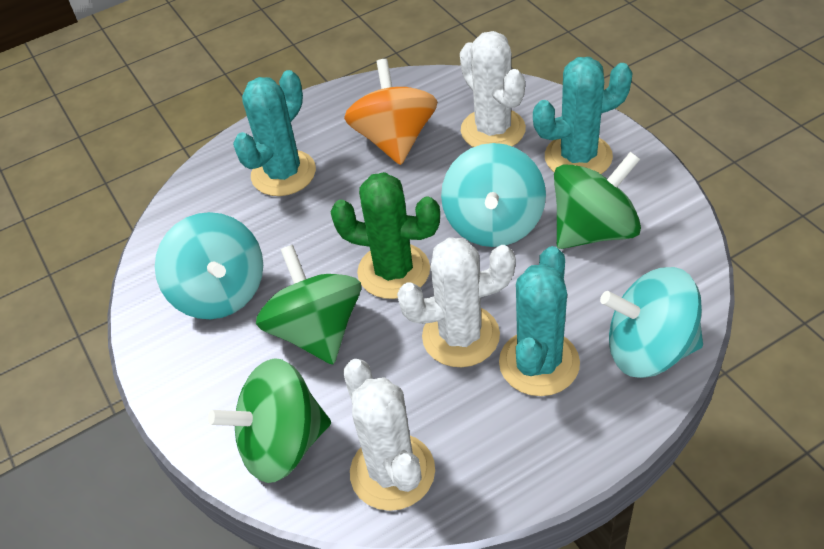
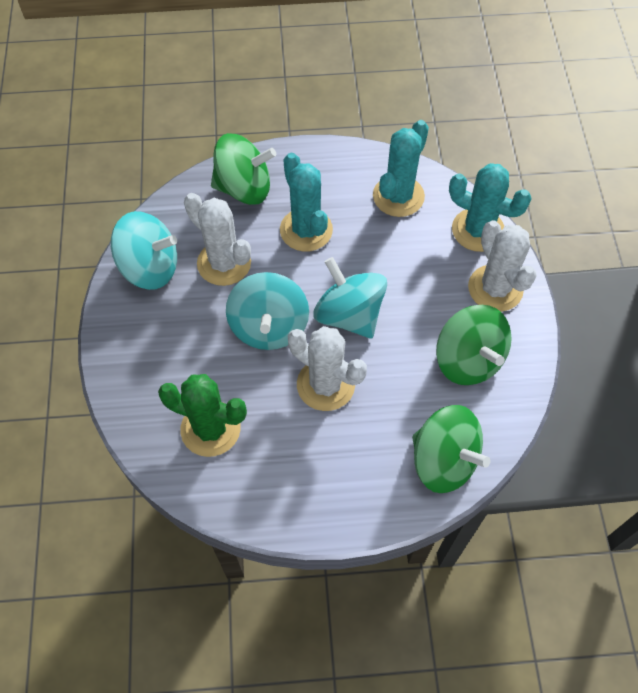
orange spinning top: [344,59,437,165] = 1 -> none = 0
----------
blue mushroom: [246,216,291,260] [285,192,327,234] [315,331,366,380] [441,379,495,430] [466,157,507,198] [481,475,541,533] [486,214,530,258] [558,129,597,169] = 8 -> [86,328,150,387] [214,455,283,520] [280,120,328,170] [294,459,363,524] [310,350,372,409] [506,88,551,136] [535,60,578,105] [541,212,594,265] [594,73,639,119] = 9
----------
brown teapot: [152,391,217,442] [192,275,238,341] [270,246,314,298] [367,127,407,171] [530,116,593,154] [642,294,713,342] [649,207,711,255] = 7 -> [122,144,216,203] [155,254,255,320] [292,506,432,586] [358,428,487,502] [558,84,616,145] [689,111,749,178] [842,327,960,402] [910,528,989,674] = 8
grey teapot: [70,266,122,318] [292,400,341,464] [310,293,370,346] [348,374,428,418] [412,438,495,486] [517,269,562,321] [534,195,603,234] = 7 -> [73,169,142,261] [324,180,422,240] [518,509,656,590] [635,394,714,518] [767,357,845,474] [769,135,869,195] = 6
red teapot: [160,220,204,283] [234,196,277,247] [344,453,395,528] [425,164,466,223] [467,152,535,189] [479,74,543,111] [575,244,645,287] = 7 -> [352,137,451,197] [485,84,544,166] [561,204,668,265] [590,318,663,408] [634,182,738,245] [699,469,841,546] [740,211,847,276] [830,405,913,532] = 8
----------
**What you have to do**
Check every line of the material for the string "teapot" and give the number of lines that have it, without anything else.

**Solution to this task**
3